(Before and after coordinates)
Segment Open

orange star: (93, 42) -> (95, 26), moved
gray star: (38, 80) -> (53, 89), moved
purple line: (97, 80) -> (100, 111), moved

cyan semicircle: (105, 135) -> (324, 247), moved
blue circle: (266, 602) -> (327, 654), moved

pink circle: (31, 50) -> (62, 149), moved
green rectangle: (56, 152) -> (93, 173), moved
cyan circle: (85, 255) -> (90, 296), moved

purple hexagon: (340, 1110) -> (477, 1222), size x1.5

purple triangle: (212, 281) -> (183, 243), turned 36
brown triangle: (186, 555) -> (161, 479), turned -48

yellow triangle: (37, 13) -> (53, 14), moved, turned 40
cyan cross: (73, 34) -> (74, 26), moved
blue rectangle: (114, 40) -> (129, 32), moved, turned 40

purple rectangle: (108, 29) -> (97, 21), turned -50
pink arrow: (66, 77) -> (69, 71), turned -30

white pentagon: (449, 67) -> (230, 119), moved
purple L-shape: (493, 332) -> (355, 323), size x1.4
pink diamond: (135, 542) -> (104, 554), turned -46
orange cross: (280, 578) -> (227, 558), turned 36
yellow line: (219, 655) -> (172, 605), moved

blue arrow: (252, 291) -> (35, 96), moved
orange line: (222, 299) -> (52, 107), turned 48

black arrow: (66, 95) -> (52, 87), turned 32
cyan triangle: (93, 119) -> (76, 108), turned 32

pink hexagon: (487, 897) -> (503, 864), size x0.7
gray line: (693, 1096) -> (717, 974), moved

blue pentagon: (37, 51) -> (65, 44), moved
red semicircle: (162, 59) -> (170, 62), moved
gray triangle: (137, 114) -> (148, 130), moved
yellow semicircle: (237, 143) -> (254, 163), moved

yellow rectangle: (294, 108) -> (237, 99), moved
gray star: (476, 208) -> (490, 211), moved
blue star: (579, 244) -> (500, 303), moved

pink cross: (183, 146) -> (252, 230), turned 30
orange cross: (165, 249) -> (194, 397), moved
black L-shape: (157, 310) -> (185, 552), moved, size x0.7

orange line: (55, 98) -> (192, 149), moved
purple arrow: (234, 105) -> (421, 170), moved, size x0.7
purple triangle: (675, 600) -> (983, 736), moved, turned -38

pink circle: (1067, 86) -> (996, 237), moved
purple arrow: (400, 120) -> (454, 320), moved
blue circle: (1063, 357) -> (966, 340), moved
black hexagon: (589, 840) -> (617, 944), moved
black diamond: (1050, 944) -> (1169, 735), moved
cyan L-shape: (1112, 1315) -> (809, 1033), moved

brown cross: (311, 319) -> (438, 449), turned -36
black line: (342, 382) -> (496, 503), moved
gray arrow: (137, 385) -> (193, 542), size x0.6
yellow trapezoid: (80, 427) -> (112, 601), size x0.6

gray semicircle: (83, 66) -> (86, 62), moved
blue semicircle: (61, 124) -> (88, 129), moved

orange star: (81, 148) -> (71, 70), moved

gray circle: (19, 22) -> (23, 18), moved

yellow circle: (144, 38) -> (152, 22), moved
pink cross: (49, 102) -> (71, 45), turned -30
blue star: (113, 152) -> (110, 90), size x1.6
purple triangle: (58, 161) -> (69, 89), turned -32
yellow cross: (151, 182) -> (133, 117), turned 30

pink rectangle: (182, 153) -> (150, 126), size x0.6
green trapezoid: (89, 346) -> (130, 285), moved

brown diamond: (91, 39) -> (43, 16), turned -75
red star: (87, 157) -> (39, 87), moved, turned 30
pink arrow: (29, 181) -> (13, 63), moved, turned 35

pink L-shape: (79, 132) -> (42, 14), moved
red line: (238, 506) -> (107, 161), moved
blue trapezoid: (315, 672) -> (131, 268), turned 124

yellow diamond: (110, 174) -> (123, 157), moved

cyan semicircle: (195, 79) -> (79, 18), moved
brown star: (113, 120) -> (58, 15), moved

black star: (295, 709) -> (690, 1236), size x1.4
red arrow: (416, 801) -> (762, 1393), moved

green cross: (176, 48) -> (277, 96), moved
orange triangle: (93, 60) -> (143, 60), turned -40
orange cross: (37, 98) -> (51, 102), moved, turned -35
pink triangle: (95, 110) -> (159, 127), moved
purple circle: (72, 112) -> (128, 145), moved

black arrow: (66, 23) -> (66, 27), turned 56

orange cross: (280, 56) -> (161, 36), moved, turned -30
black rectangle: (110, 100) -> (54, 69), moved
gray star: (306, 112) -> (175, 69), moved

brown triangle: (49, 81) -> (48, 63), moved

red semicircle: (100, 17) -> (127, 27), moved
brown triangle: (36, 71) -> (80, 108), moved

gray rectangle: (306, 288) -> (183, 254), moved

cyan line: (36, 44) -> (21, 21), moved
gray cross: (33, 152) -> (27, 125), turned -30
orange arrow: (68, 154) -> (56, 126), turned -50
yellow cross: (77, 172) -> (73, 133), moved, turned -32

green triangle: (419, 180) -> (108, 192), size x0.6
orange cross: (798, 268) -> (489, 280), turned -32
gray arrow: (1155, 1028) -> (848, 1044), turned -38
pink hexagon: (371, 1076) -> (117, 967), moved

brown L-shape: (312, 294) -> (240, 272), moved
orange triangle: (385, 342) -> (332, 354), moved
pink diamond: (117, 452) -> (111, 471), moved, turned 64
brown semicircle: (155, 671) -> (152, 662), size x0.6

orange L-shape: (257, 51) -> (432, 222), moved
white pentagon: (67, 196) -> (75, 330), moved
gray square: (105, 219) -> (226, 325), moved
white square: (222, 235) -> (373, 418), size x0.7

Segment Closed

(INSTRUCTIONS FOR THE TASK)
Filter the records above and return every line that holds the word "gray".

(RESPONSE AREA)
gray star: (38, 80) -> (53, 89), moved
gray line: (693, 1096) -> (717, 974), moved
gray triangle: (137, 114) -> (148, 130), moved
gray star: (476, 208) -> (490, 211), moved
gray arrow: (137, 385) -> (193, 542), size x0.6
gray semicircle: (83, 66) -> (86, 62), moved
gray circle: (19, 22) -> (23, 18), moved
gray star: (306, 112) -> (175, 69), moved
gray rectangle: (306, 288) -> (183, 254), moved
gray cross: (33, 152) -> (27, 125), turned -30
gray arrow: (1155, 1028) -> (848, 1044), turned -38
gray square: (105, 219) -> (226, 325), moved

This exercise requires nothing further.